DATA EXTRACTS Start Marker
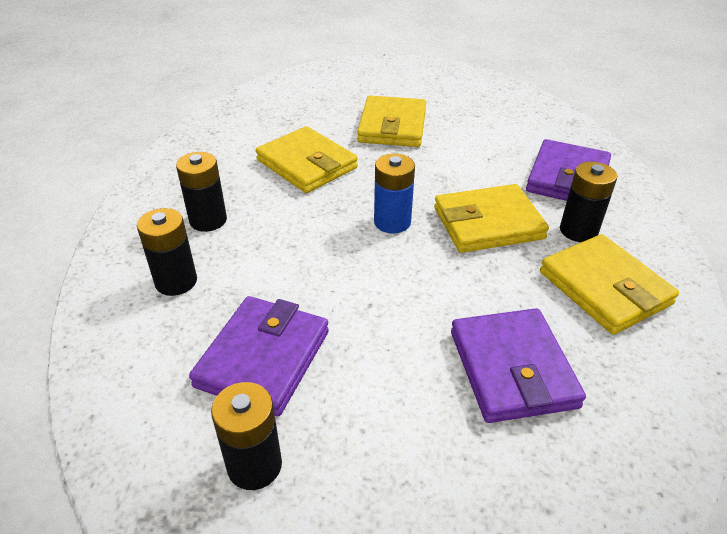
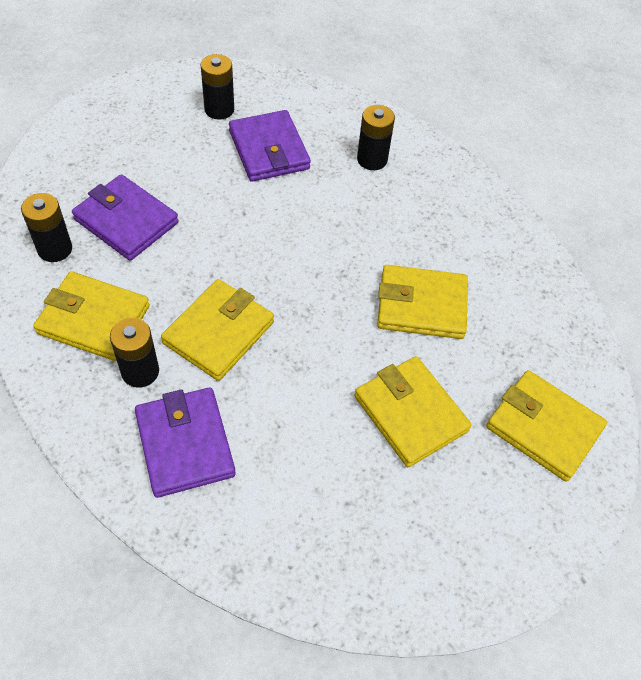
camera: 135 degrees right, 15 degrees up
(208, 220) = (416, 208): black battery -> black battery (55, 249)
(322, 91) = (543, 427): none -> yellow wallet
(392, 222) = (292, 287): blue battery -> none

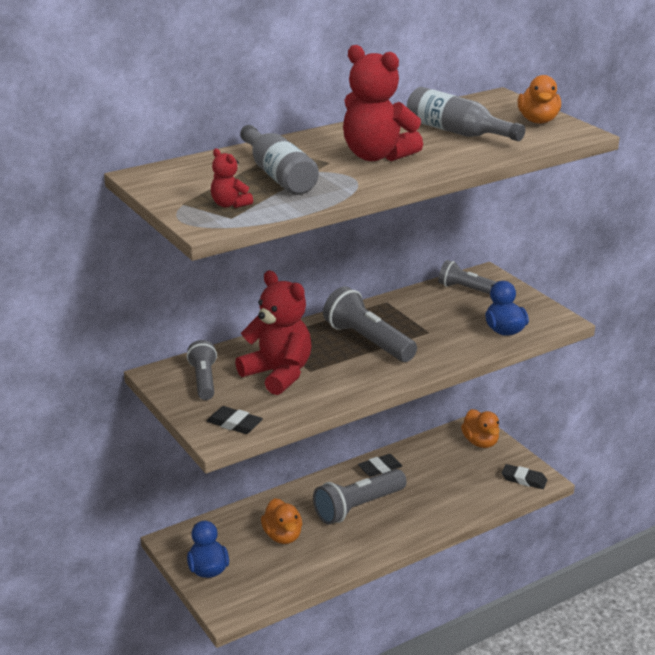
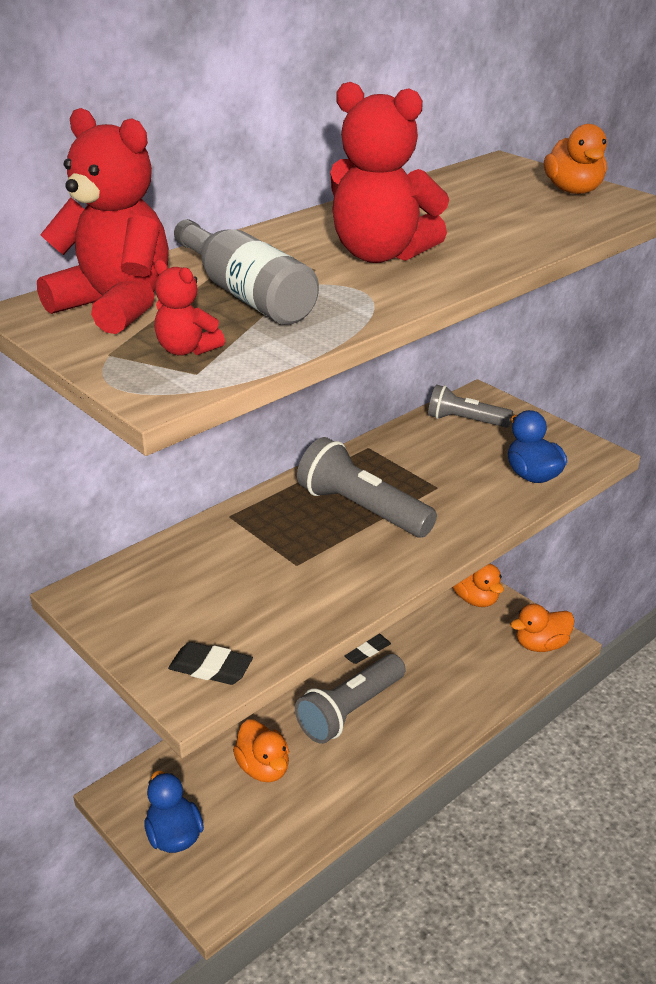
camera: 10 degrees left, 5 degrees up
(203, 380) = (150, 597): grey flashlight -> none
(278, 374) = (254, 575): red teddy bear -> red teddy bear (116, 306)
(457, 132) = (475, 213): grey bottle -> none
(524, 479) = (541, 644): black eraser -> orange duck

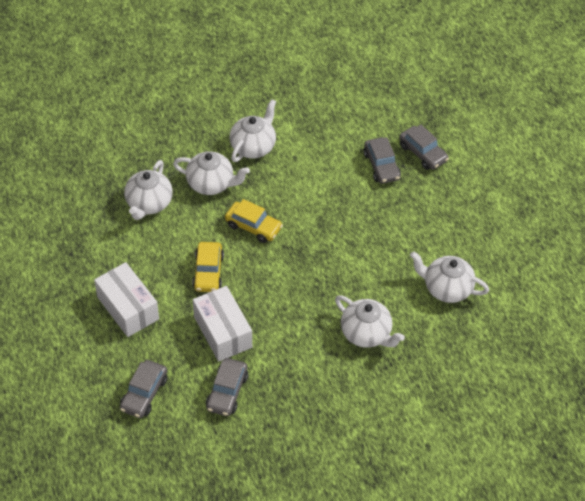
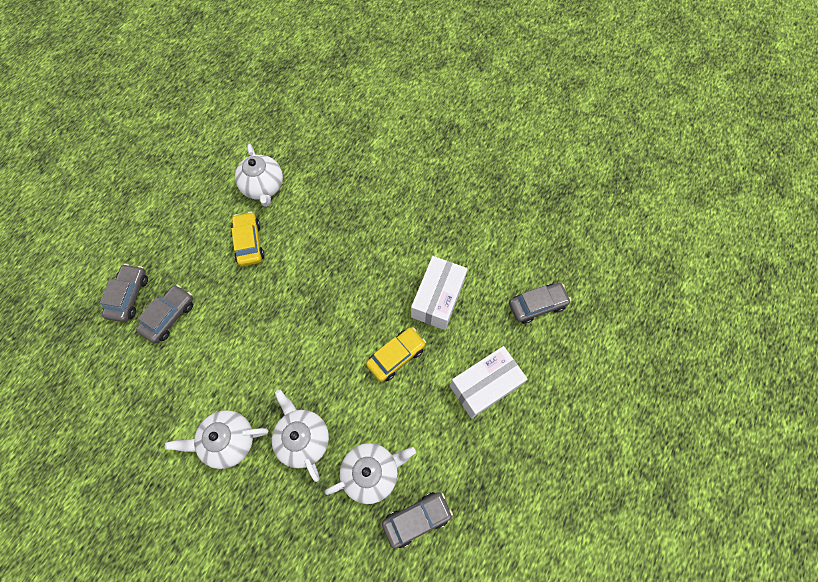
camera: 130 degrees left, 15 degrees up
(128, 308) = (485, 385): white box -> white box turned 45 degrees clockwise
(227, 392) = (480, 254): grey car -> grey car (416, 519)
(253, 227) = (320, 362): yellow car -> yellow car (249, 243)
(366, 333) = (349, 207): white teapot -> none

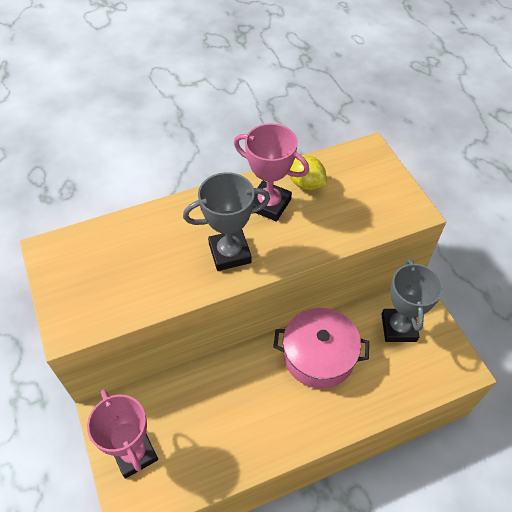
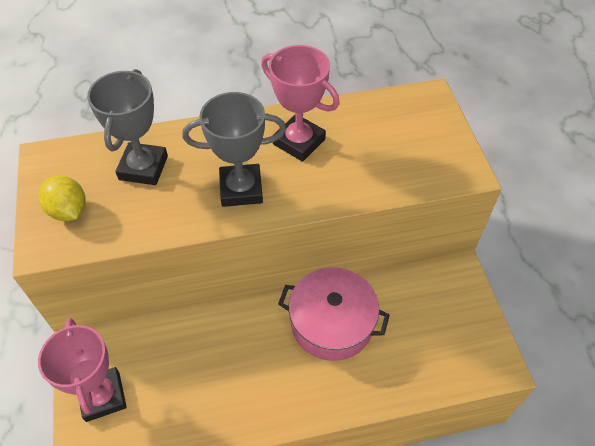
camera: 10 degrees right, 0 degrees up
(306, 184) = (346, 125): yellow lemon -> yellow lemon (69, 211)
(398, 327) = (432, 306): grey trophy -> grey trophy (143, 168)

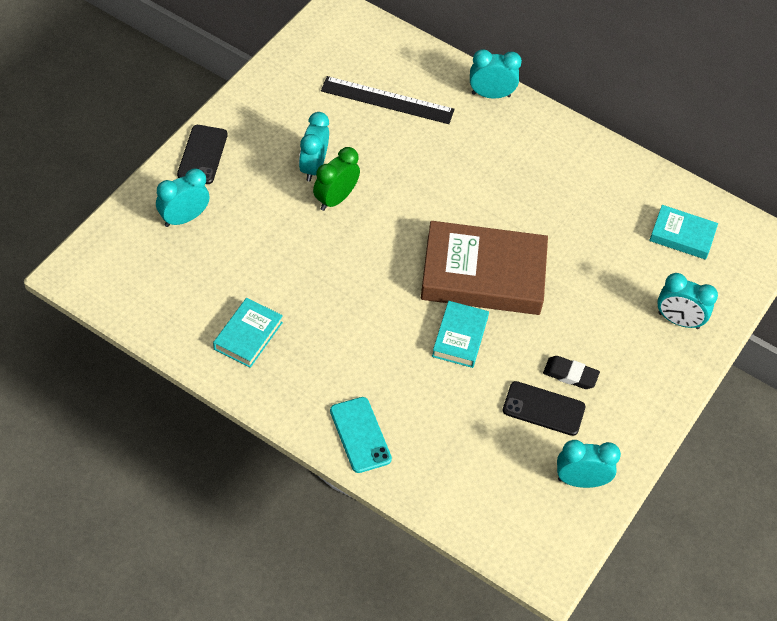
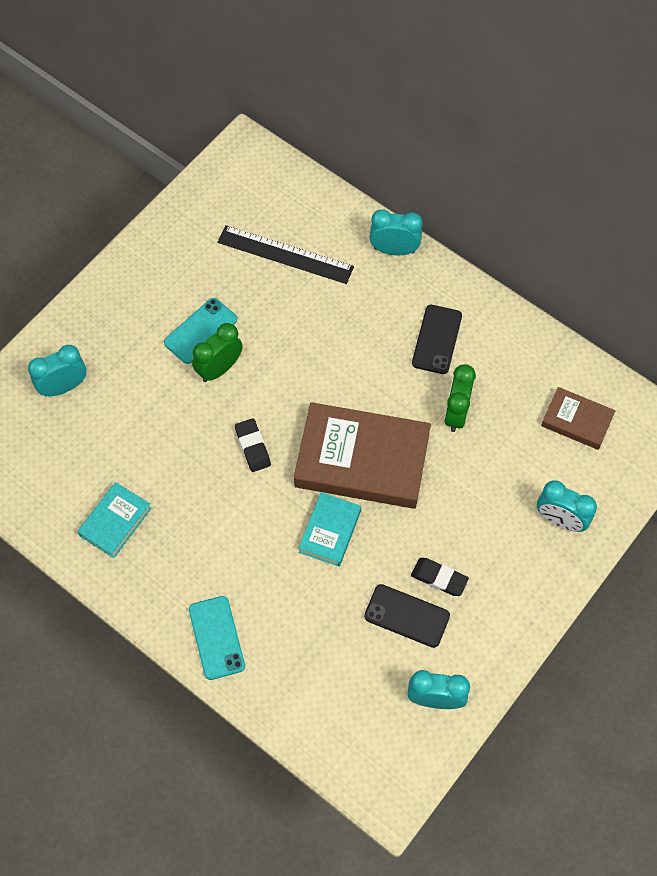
camera: 10 degrees right, 10 degrees up
(202, 155) = (89, 314): black phone -> black phone (436, 339)
(313, 167) = (200, 331): turquoise clock -> turquoise phone
(376, 266) = (252, 447): none -> black eraser
(568, 232) = (456, 413): none -> green clock
(682, 235) = (577, 421): turquoise book -> brown book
DATA EXTRACTS End Marker
*EXERCISE*. Reproduce, word for word, everything in the listing above from the line containing "(208, 220) = (416, 208): black" down to the line containing "(203, 380) = (150, 597): grey", both of them included. No pictures.

*SOLVED EXERCISE*.
(208, 220) = (416, 208): black battery -> black battery (55, 249)
(322, 91) = (543, 427): none -> yellow wallet
(392, 222) = (292, 287): blue battery -> none

camera: 10 degrees left, 5 degrees up
(203, 380) = (150, 597): grey flashlight -> none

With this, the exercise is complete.